Start of Exercise material
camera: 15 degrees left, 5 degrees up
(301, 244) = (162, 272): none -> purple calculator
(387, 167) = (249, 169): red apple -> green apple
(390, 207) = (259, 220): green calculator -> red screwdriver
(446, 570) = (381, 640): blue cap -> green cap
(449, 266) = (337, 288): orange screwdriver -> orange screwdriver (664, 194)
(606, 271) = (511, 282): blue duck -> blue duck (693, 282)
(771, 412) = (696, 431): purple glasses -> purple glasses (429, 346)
End of Exercise material
Start of Exercise material
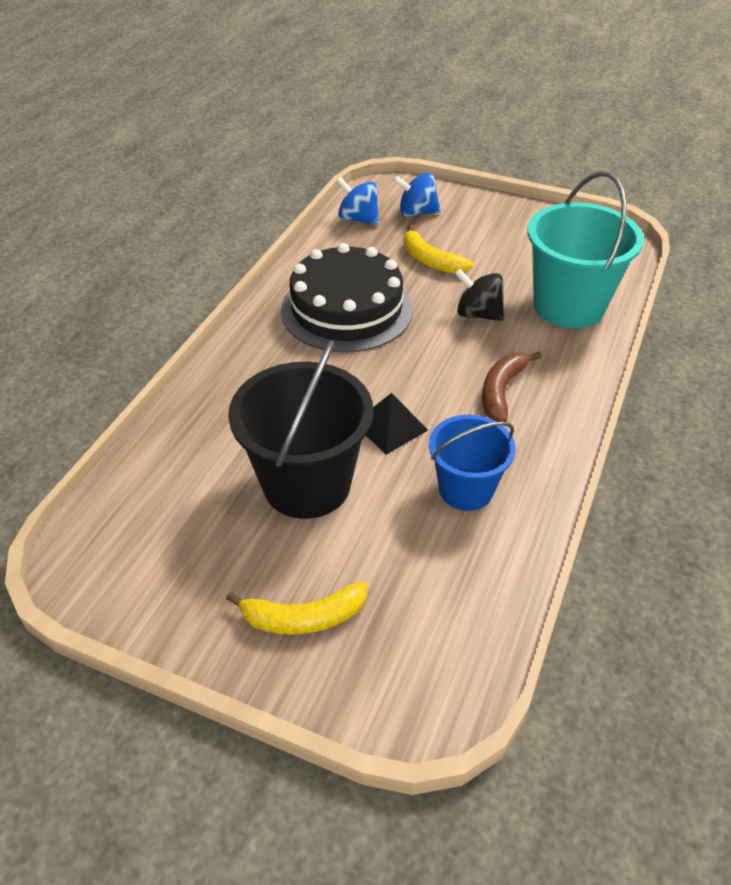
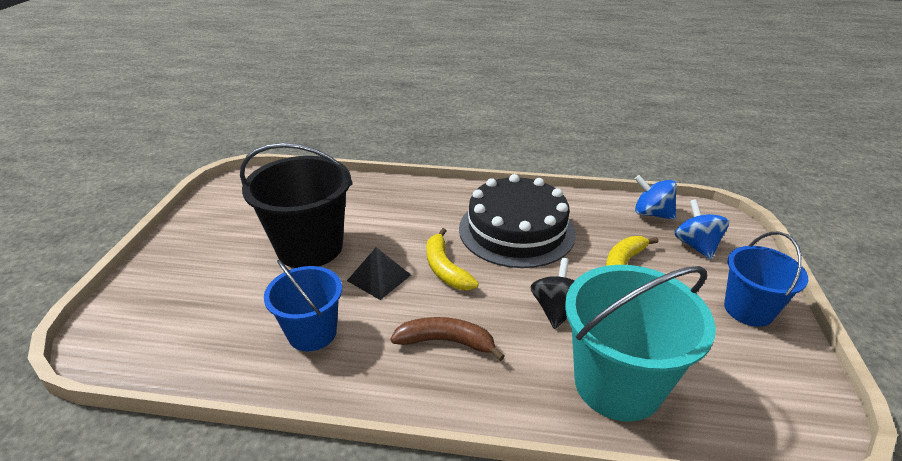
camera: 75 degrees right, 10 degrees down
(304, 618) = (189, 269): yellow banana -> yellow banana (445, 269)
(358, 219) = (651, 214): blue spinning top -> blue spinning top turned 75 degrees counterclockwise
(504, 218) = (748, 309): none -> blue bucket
End of Exercise material
- **Exercise directions**
In the listing above, find the line holding "(449, 266) = (337, 288): orange" and the line holding "(771, 412) = (696, 431): purple", then output those two lines and every line between them exactly.

- **Written solution**
(449, 266) = (337, 288): orange screwdriver -> orange screwdriver (664, 194)
(606, 271) = (511, 282): blue duck -> blue duck (693, 282)
(771, 412) = (696, 431): purple glasses -> purple glasses (429, 346)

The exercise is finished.